----- Data excerpt

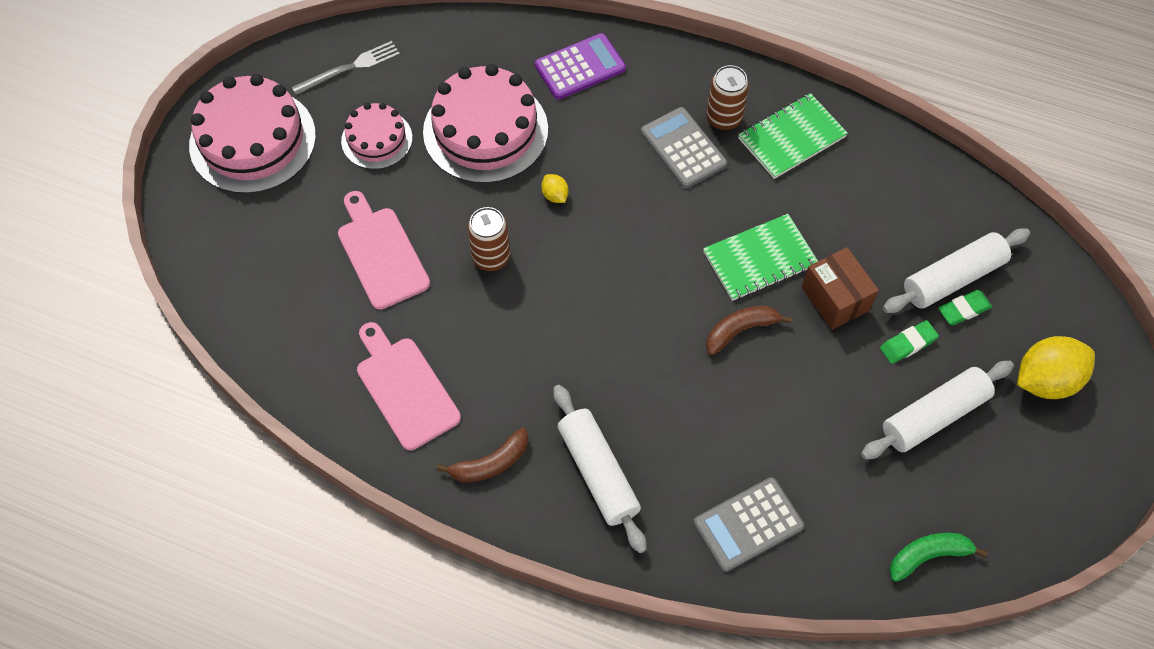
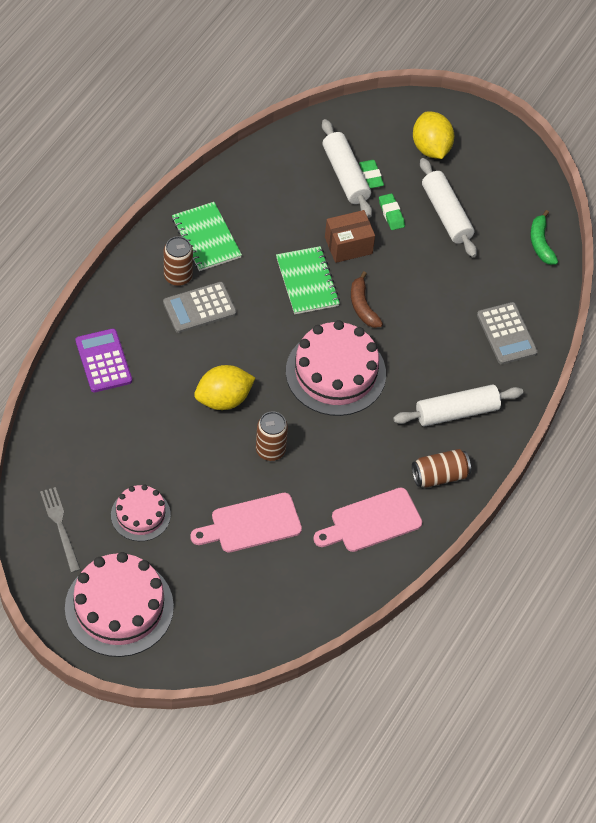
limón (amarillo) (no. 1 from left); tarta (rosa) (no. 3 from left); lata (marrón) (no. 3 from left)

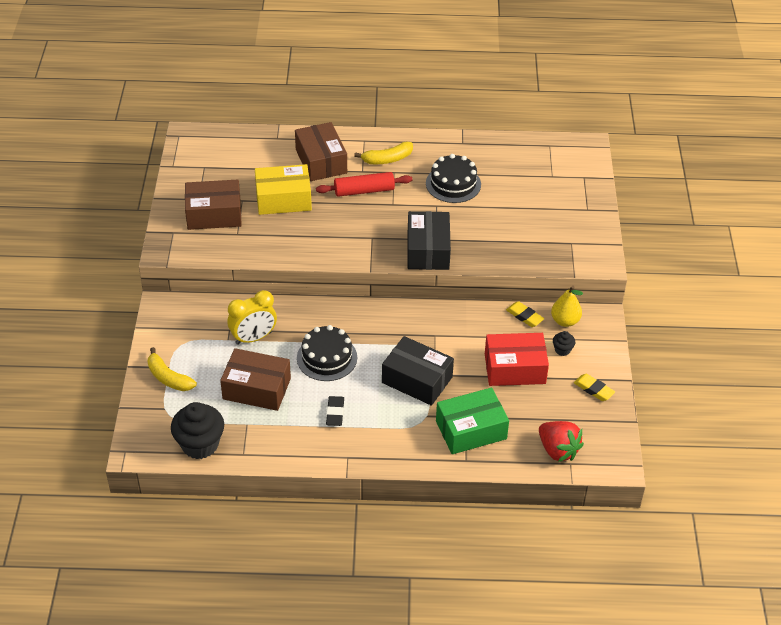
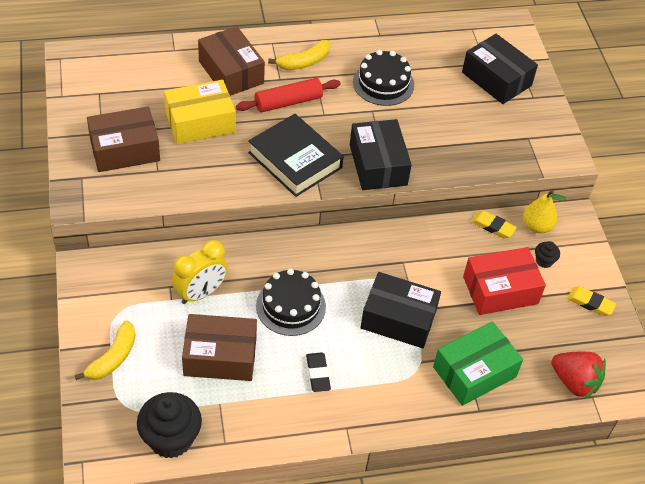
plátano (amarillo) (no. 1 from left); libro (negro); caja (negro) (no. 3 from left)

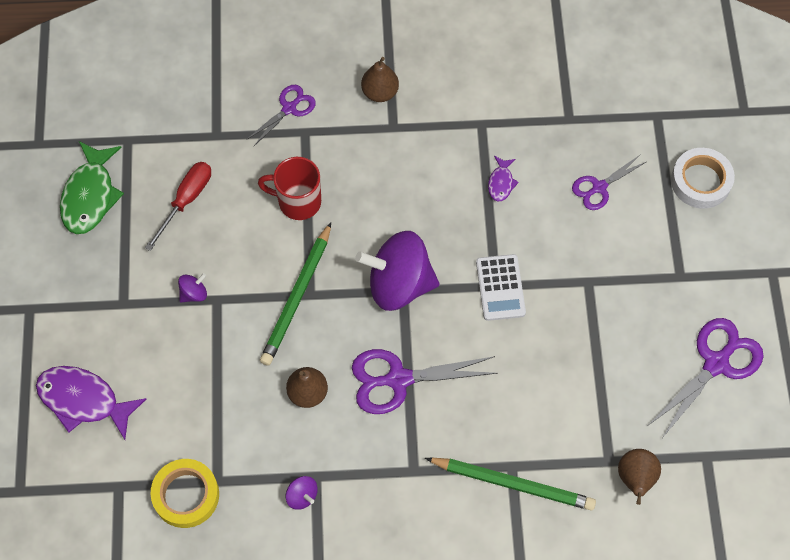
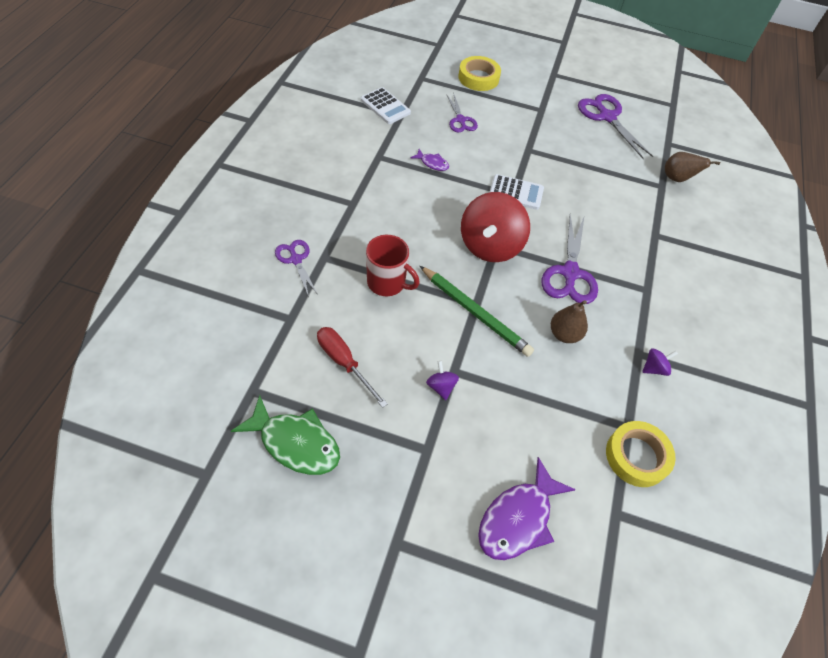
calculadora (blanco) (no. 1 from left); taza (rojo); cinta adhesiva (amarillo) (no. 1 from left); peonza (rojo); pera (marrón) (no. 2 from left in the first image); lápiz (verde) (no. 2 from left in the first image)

----------

= Activity =
Where the line holding "plátano (amarillo) (no." appears, start copying, and continue exactly through the last line of the listing, both ends included, skipping the pictures.

= Written solution =
plátano (amarillo) (no. 1 from left); libro (negro); caja (negro) (no. 3 from left)

calculadora (blanco) (no. 1 from left); taza (rojo); cinta adhesiva (amarillo) (no. 1 from left); peonza (rojo); pera (marrón) (no. 2 from left in the first image); lápiz (verde) (no. 2 from left in the first image)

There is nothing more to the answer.